Start of Study material

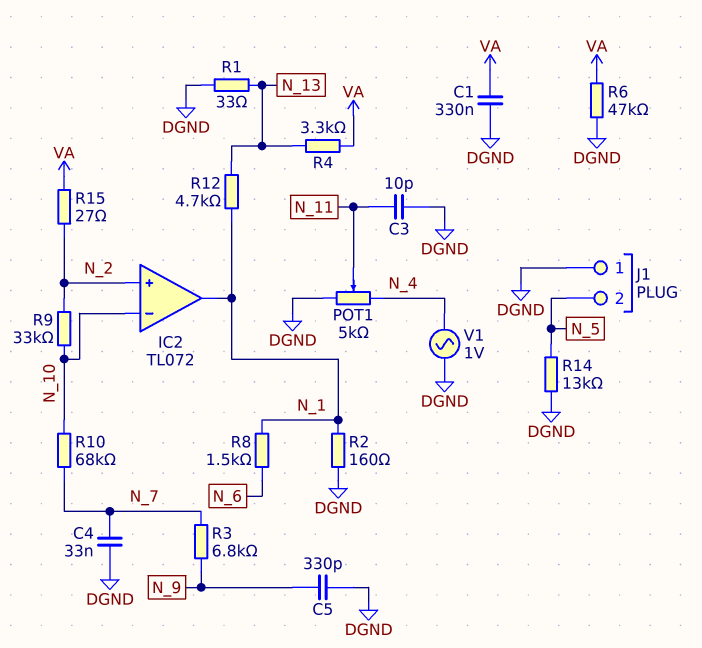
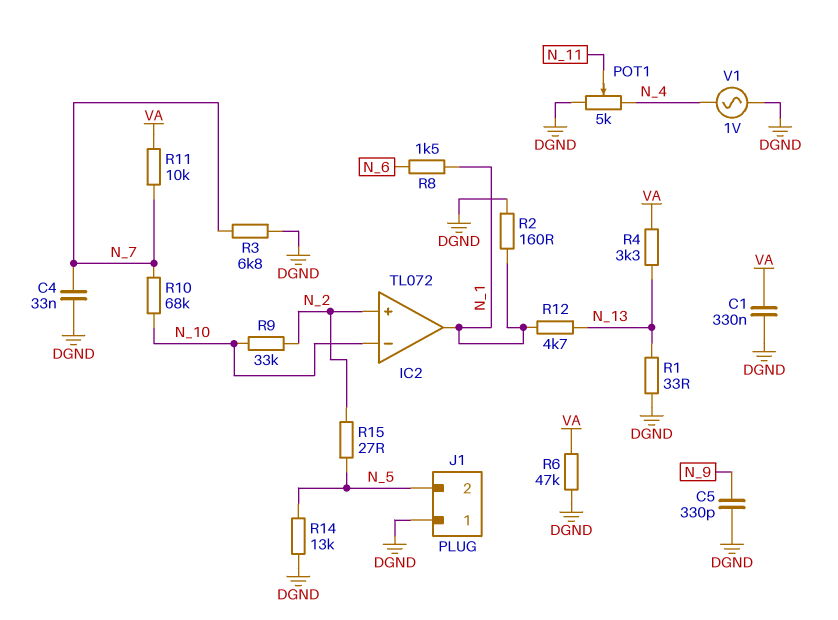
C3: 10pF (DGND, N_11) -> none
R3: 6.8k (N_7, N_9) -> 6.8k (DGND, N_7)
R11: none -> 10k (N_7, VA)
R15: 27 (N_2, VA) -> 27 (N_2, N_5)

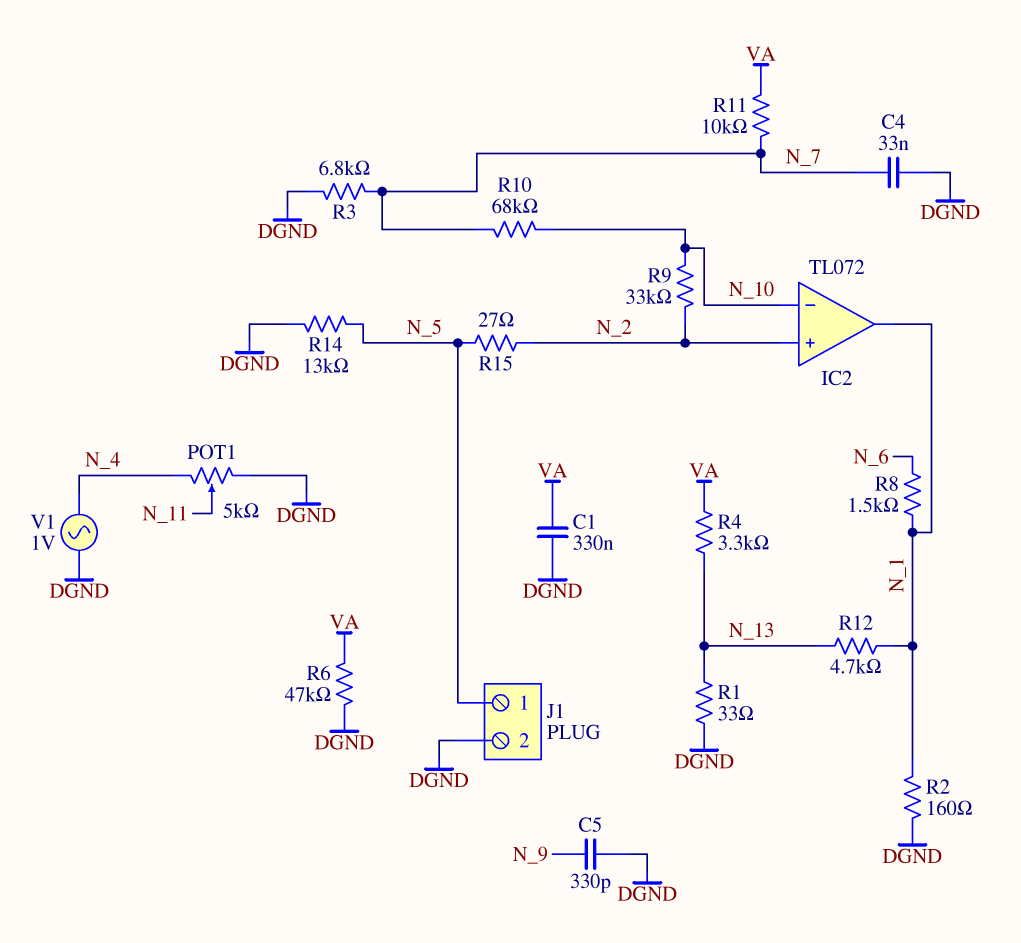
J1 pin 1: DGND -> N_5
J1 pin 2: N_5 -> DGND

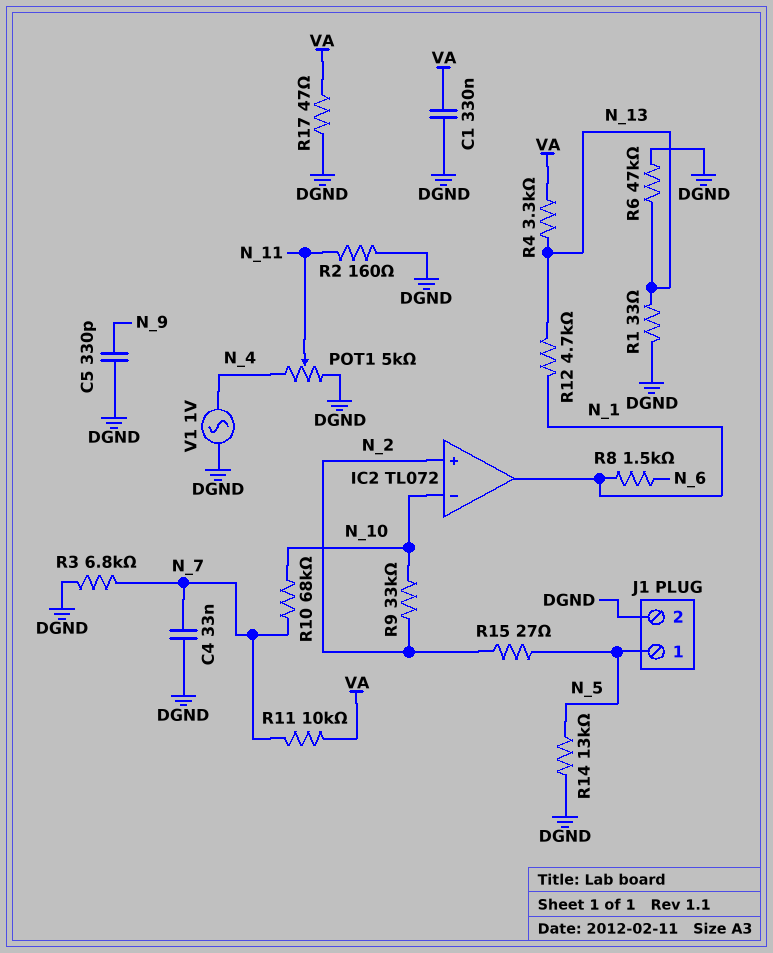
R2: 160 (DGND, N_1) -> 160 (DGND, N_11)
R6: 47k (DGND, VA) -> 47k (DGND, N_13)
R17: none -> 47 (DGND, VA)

End of Study material

* Work instructions *
Exactly repeat the material from its first line through the line with "R6: 47k (DGND, VA) -> 47k (DGND, N_13)", including both, and leave the pictures and everything else out.

* Result of the task *
C3: 10pF (DGND, N_11) -> none
R3: 6.8k (N_7, N_9) -> 6.8k (DGND, N_7)
R11: none -> 10k (N_7, VA)
R15: 27 (N_2, VA) -> 27 (N_2, N_5)

J1 pin 1: DGND -> N_5
J1 pin 2: N_5 -> DGND

R2: 160 (DGND, N_1) -> 160 (DGND, N_11)
R6: 47k (DGND, VA) -> 47k (DGND, N_13)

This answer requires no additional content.